| ACTIVITY |
Go through the entries below and count the lines where "turquoise" occurs. Give nothing but that number.

| DATASET |
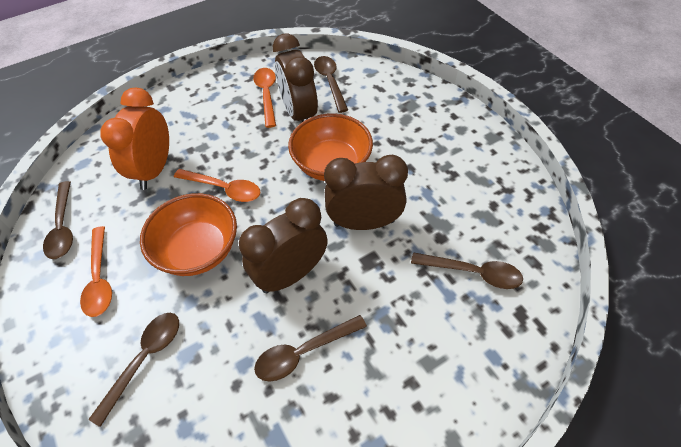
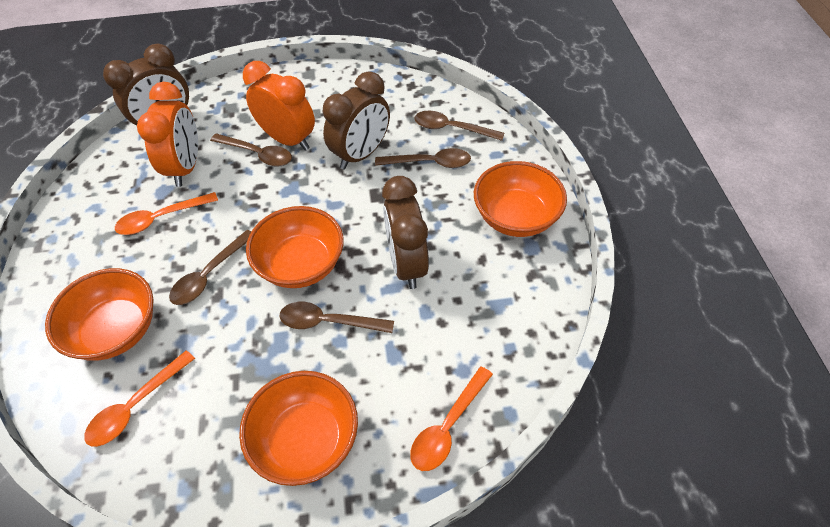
orange bowl: 2 -> 4
orange clock: 1 -> 2

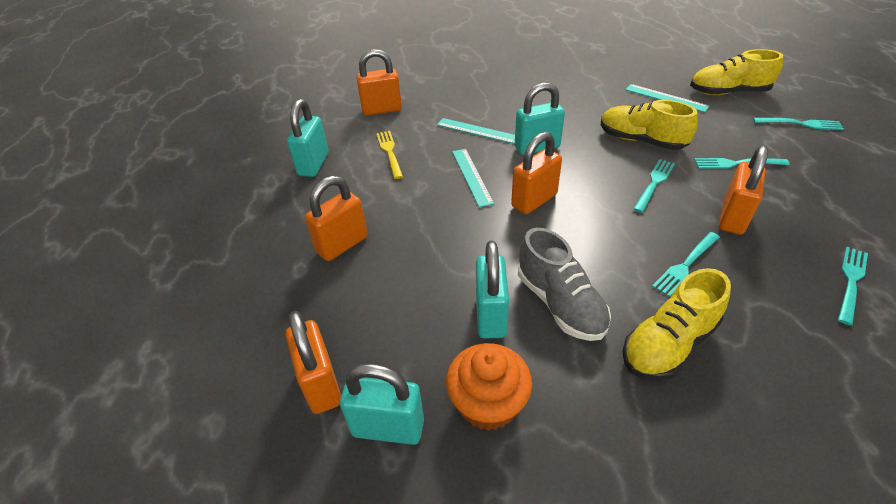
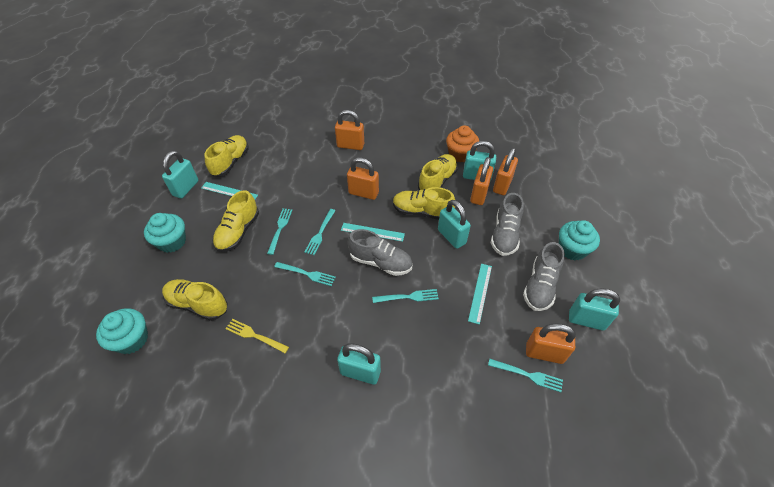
grey shoe: 1 -> 3
turquoise cupcake: 0 -> 3
turquoise padlock: 4 -> 5
yellow shoe: 3 -> 5

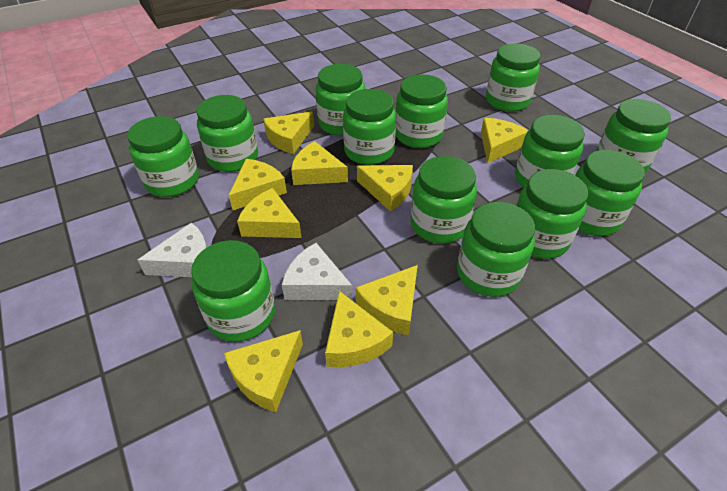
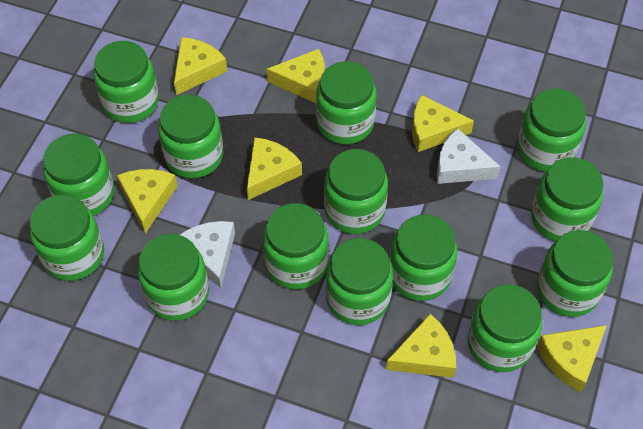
green jar: 13 -> 14
yellow cheese: 9 -> 7

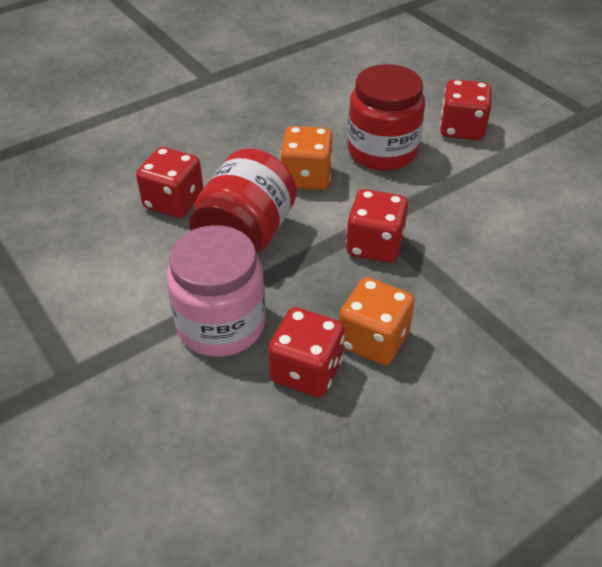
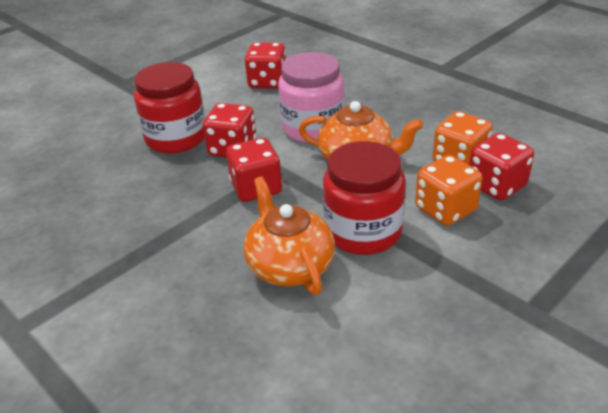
orange teapot: 0 -> 2

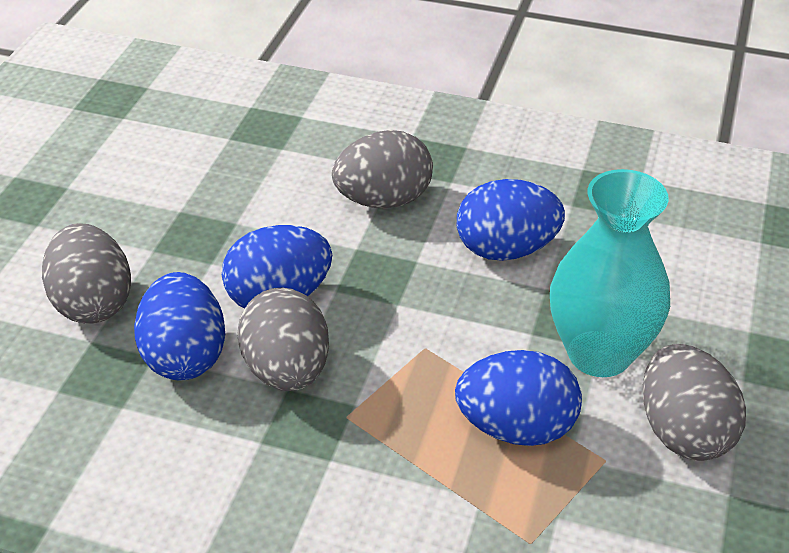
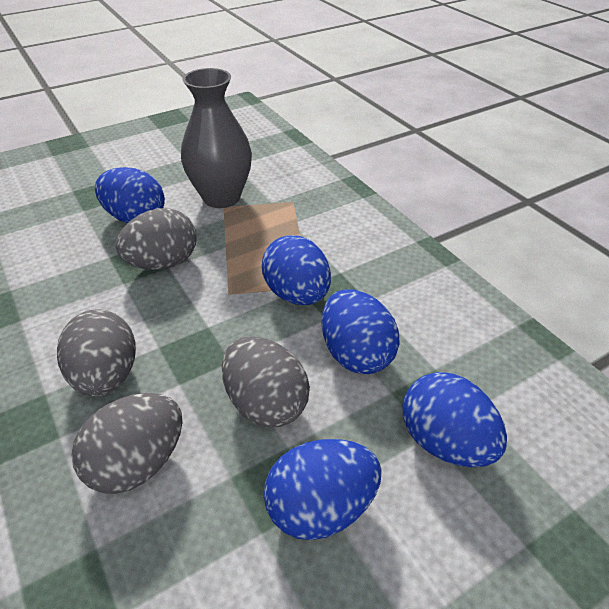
blue egg: 4 -> 5
grey vase: 0 -> 1
turquoise vase: 1 -> 0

| ANSWER SPACE |
3